### TASK OBJECTIVE
Once the line containing "in_second: [490, 374]" is found, retype it and each line after it through the last entry below, word for word, and nothing else.

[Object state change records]
──────────────────────────────

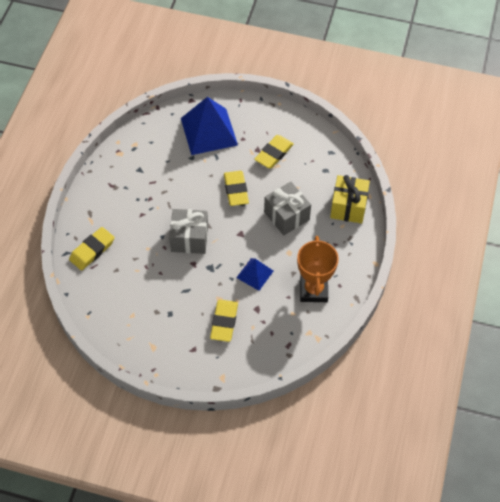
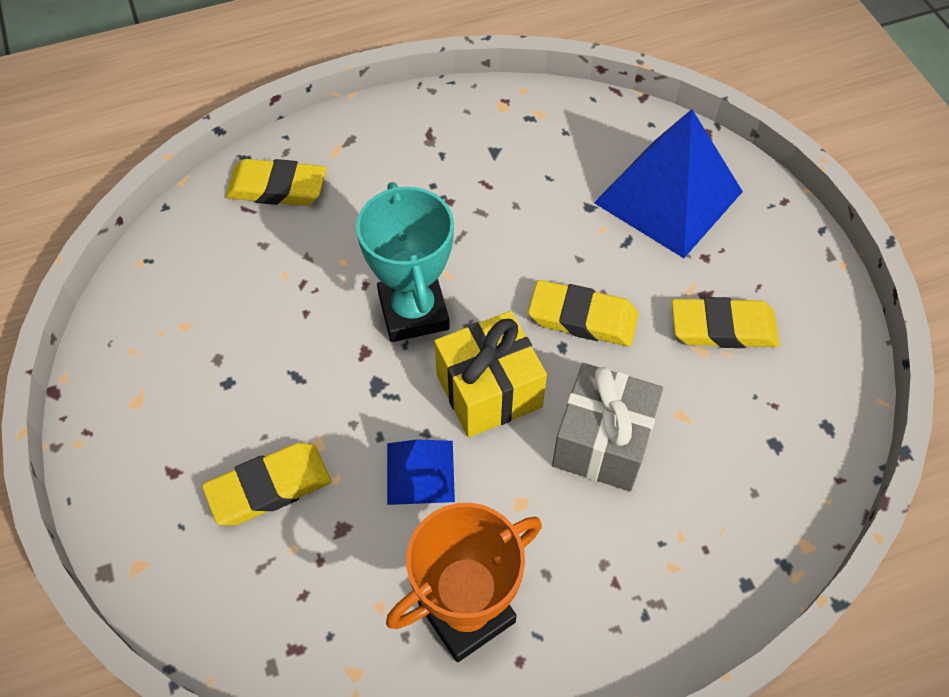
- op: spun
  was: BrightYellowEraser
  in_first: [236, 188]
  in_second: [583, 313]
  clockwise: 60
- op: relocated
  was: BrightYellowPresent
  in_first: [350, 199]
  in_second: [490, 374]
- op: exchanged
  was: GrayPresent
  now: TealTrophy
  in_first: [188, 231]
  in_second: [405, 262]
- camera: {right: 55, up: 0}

──────────────────────────────

### WORKED SOLUTION
  in_second: [490, 374]
- op: exchanged
  was: GrayPresent
  now: TealTrophy
  in_first: [188, 231]
  in_second: [405, 262]
- camera: {right: 55, up: 0}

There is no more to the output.